Exercise instructions :: Convert the material below, from its first line through the line holding "brown ellipse: rotated 15 degrees clockwise", inclusive, into a JSON list of strings with one string per line and blank lines omitted. Include no other lines.

Records in a dataset

════════════════

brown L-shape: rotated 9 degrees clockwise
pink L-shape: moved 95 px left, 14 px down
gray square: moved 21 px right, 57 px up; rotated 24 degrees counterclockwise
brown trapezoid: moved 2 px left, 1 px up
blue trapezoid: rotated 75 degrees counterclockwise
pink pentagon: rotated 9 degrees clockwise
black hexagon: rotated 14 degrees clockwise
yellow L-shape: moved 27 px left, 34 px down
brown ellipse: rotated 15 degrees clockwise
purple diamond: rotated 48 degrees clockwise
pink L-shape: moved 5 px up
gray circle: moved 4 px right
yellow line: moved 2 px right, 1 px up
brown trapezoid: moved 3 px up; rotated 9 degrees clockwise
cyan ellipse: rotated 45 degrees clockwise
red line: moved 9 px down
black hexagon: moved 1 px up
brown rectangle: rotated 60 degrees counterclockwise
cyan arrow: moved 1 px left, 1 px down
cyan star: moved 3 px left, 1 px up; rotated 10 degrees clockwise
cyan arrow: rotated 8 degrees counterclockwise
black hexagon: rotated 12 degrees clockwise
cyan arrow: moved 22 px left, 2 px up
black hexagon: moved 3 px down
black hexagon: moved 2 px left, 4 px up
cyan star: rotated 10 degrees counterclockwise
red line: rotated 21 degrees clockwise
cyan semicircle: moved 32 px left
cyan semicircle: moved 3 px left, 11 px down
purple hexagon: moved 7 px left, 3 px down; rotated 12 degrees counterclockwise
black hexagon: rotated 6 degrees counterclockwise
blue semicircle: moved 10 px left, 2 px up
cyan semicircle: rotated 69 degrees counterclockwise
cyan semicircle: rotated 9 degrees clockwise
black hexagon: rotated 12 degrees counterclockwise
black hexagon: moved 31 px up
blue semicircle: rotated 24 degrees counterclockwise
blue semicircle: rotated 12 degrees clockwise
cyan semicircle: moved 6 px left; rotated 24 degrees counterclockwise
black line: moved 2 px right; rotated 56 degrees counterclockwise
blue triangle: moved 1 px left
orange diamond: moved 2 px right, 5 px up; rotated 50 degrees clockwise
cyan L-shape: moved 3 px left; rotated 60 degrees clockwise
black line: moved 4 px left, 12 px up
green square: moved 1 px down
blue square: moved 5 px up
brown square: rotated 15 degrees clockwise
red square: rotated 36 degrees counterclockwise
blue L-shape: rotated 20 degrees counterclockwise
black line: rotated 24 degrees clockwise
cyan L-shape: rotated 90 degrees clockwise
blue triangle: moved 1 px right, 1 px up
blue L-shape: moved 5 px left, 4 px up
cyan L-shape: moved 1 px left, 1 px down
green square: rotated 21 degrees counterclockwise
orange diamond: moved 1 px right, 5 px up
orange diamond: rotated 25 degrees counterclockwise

════════════════

Problem solution ::
[
  "brown L-shape: rotated 9 degrees clockwise",
  "pink L-shape: moved 95 px left, 14 px down",
  "gray square: moved 21 px right, 57 px up; rotated 24 degrees counterclockwise",
  "brown trapezoid: moved 2 px left, 1 px up",
  "blue trapezoid: rotated 75 degrees counterclockwise",
  "pink pentagon: rotated 9 degrees clockwise",
  "black hexagon: rotated 14 degrees clockwise",
  "yellow L-shape: moved 27 px left, 34 px down",
  "brown ellipse: rotated 15 degrees clockwise"
]